╭─ Data excerpts

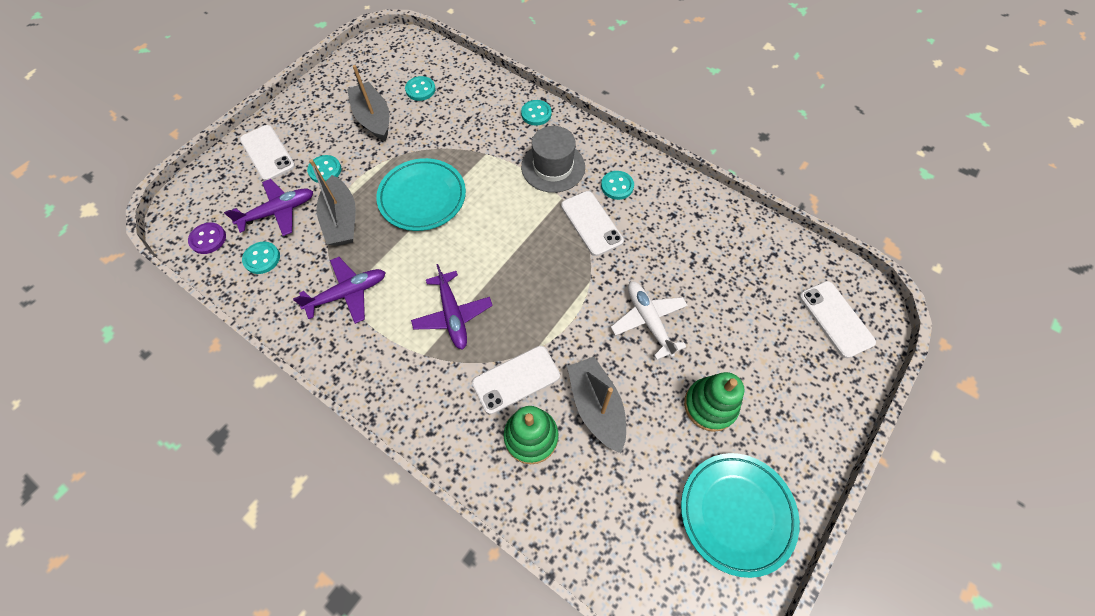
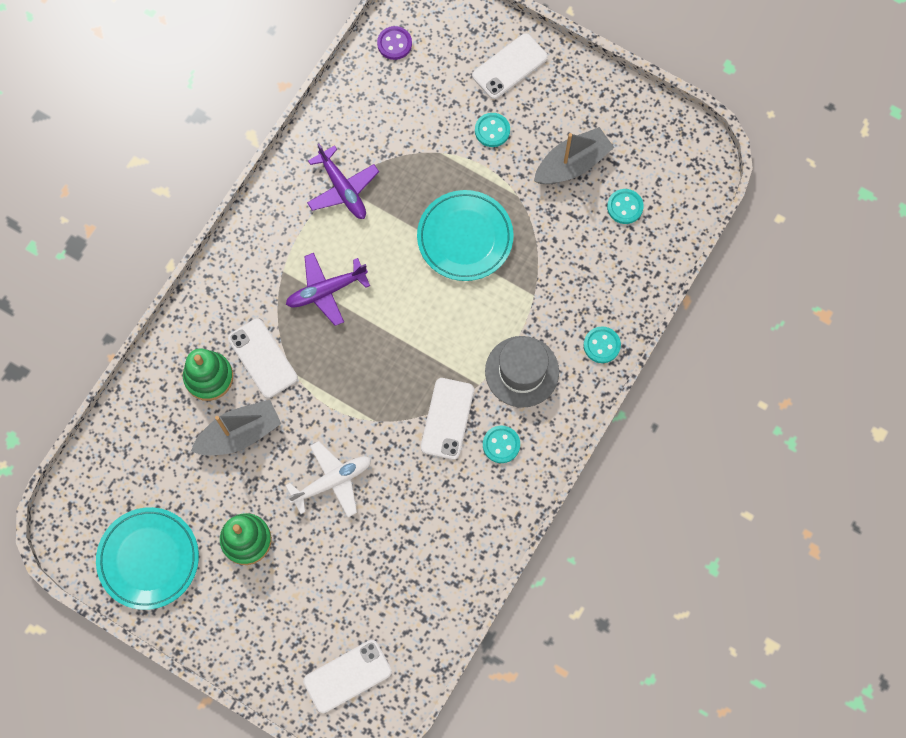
camera: 85 degrees right, 10 degrees up
purple plane [224,179,313,236] -> none
turquoise button [242,242,280,274] -> none
grey boat [309,159,356,246] -> none
white phone [561,191,624,256] -> white phone turned 45 degrees counterclockwise [421,378,474,460]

╰─

* **What you have to do**: Your task is to transcribe exactly the lines from the one with "grey boat [309,159,356,246] -> none" through the end of the data, both included, and nothing besides.

* **Response to the task**:
grey boat [309,159,356,246] -> none
white phone [561,191,624,256] -> white phone turned 45 degrees counterclockwise [421,378,474,460]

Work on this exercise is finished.